WORK ORDER:
If a record holds a picture, omit that picture and copy everything else exactly.
DATA below:
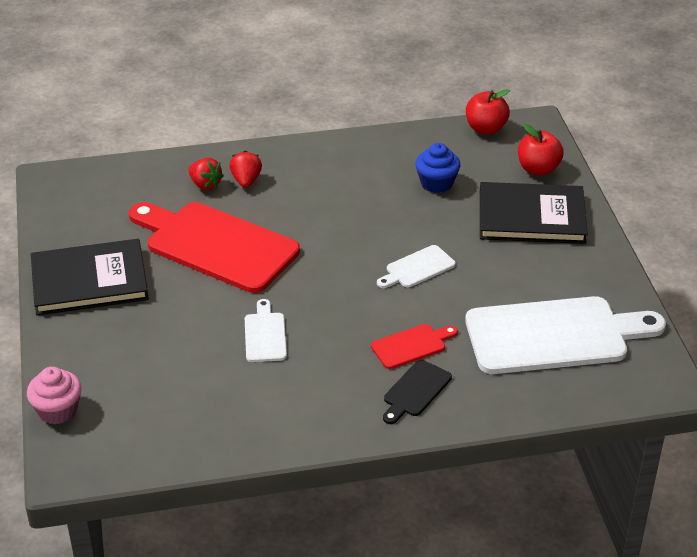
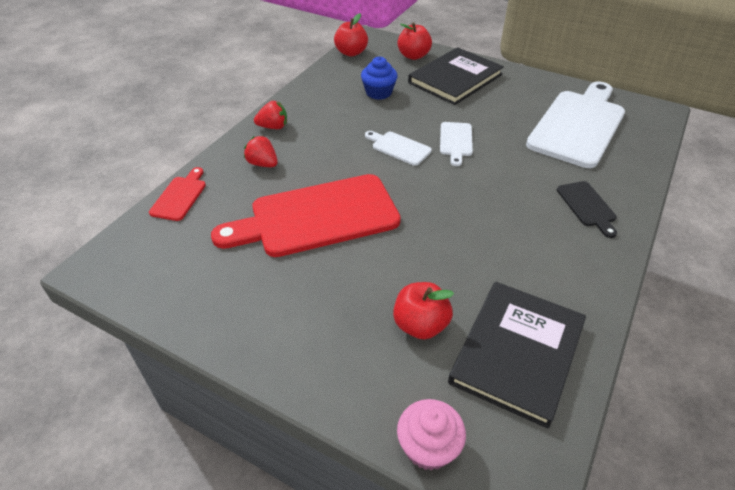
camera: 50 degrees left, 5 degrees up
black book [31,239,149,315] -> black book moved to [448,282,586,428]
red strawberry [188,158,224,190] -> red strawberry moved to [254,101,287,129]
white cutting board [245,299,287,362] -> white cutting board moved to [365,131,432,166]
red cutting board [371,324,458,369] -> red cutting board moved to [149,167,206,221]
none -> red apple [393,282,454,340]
End of DATA.
SOLUTION TO THE EXERCISE:
camera: 50 degrees left, 5 degrees up
black book [31,239,149,315] -> black book moved to [448,282,586,428]
red strawberry [188,158,224,190] -> red strawberry moved to [254,101,287,129]
white cutting board [245,299,287,362] -> white cutting board moved to [365,131,432,166]
red cutting board [371,324,458,369] -> red cutting board moved to [149,167,206,221]
none -> red apple [393,282,454,340]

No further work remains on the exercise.